Filter the listing down to the lines containing the word "marker".
....................
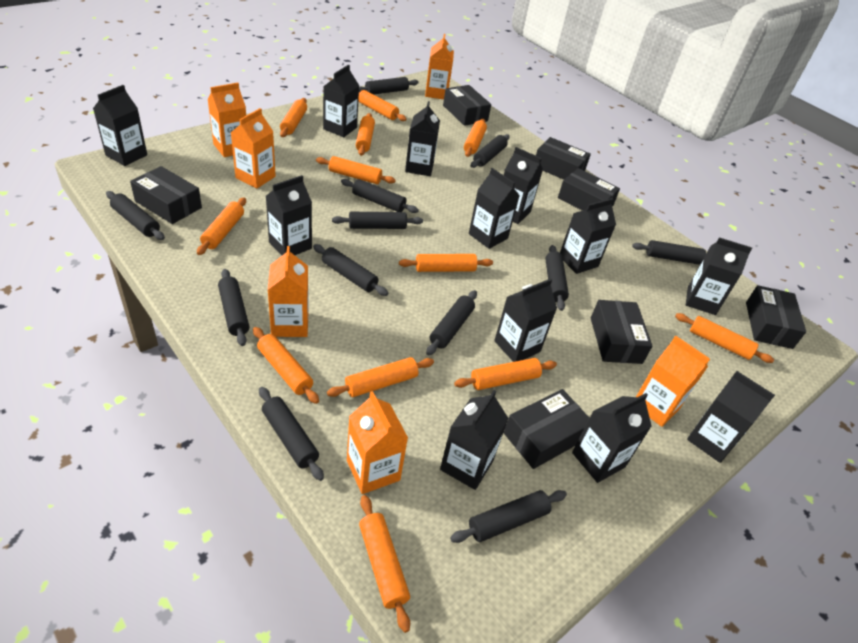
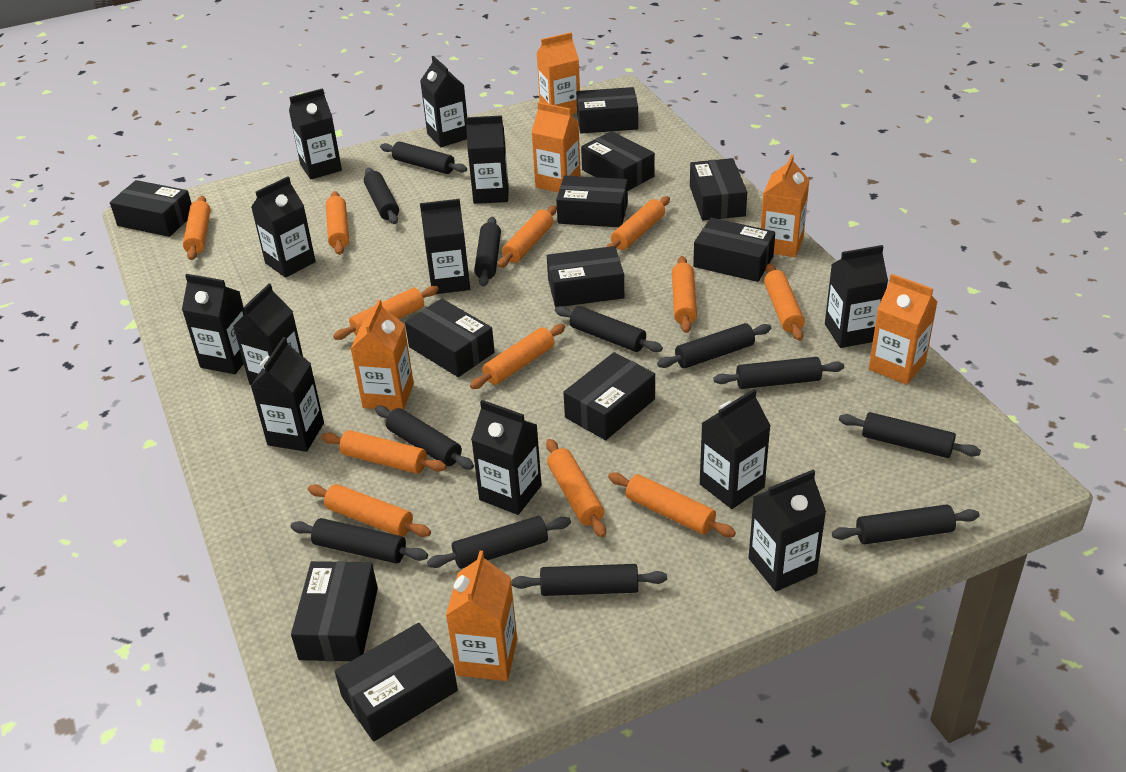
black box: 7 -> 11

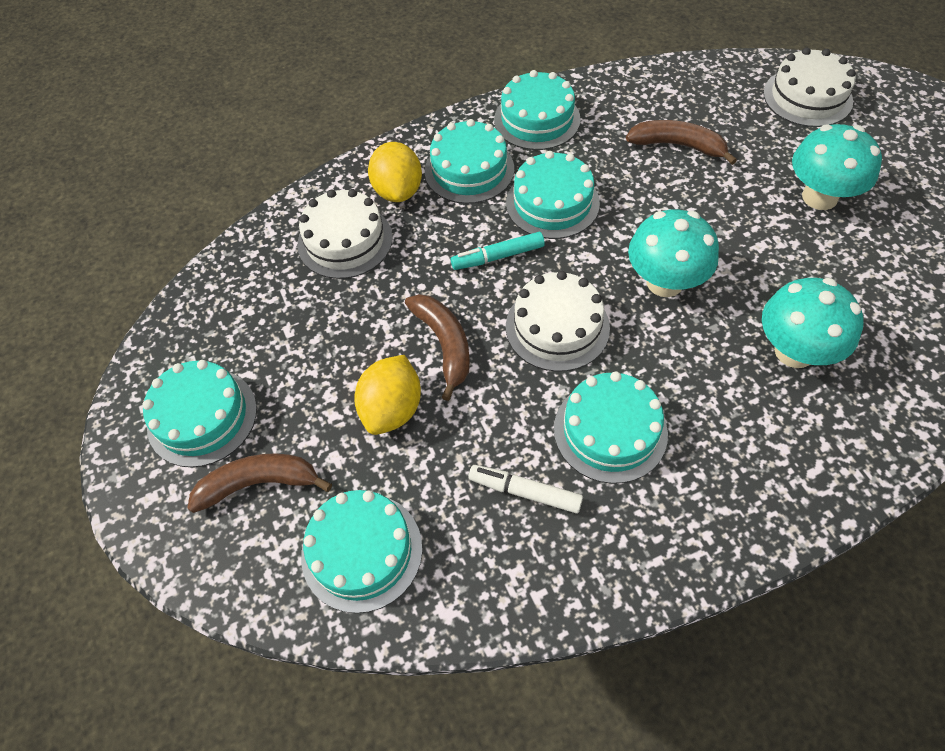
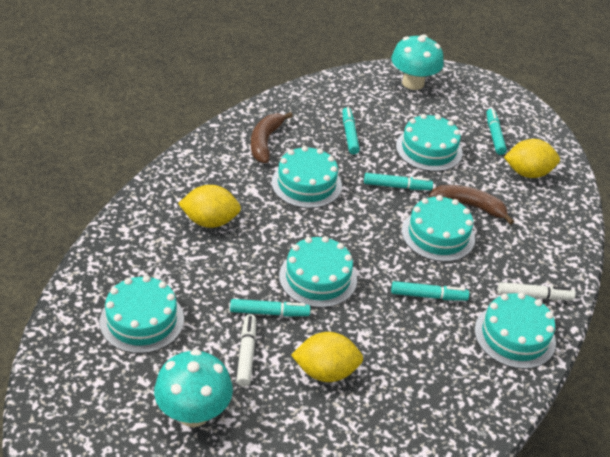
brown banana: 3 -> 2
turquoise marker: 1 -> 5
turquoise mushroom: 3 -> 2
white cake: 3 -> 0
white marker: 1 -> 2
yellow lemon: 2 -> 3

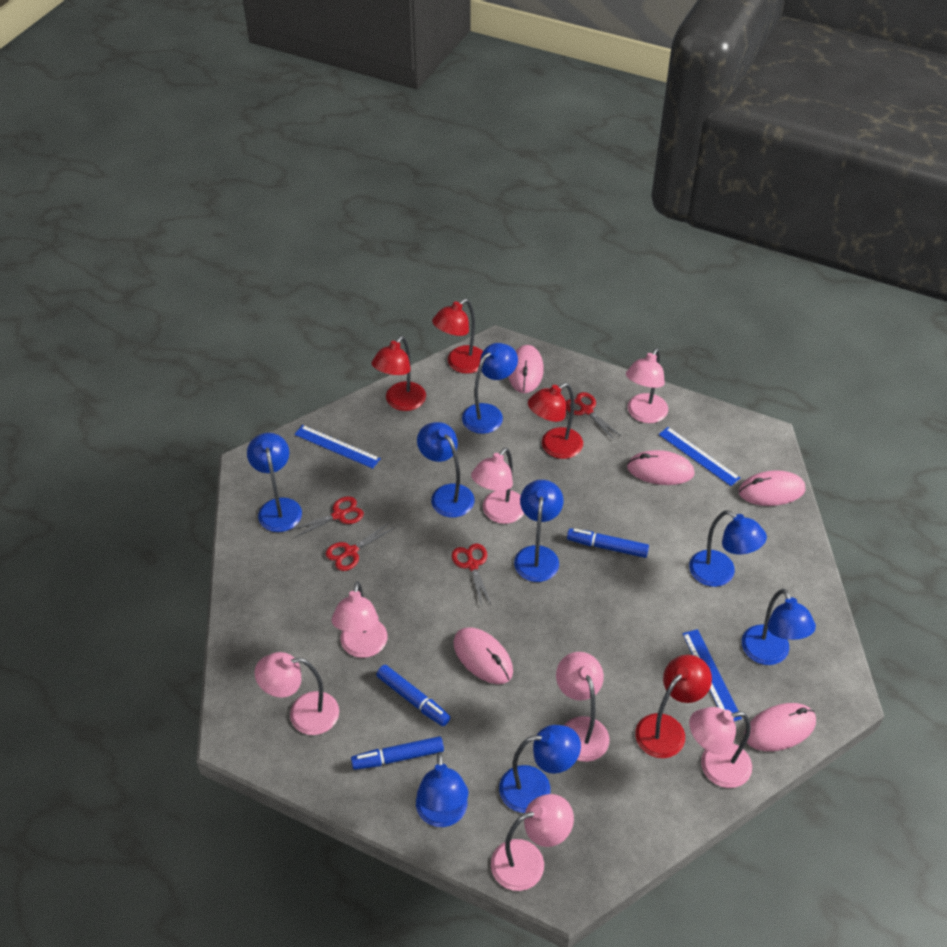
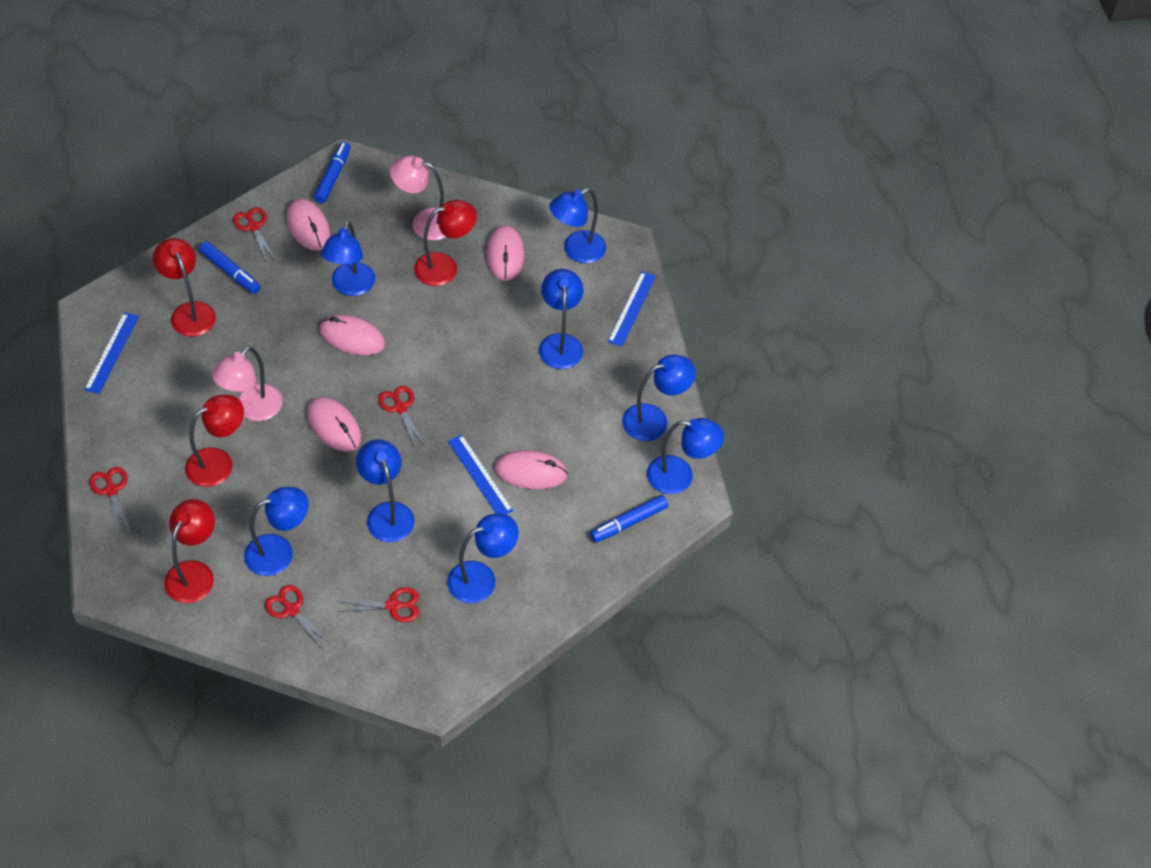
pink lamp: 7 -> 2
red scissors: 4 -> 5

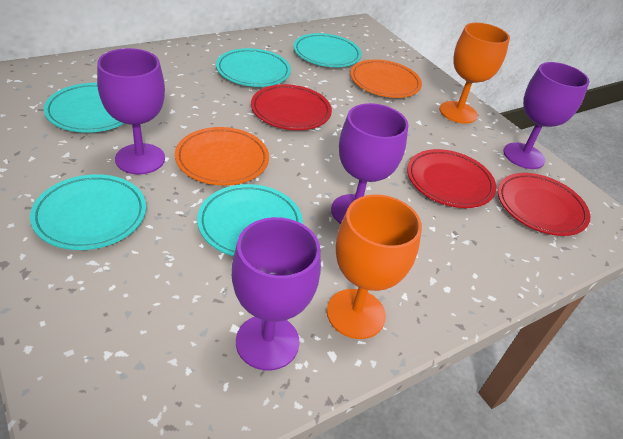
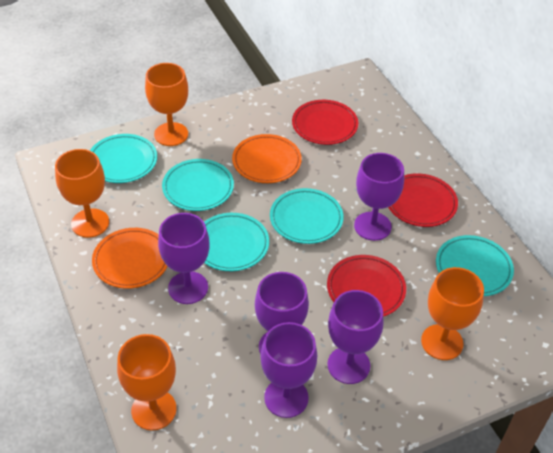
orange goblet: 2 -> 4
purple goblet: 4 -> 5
....................
#### Task response
turquoise marker: 1 -> 5
white marker: 1 -> 2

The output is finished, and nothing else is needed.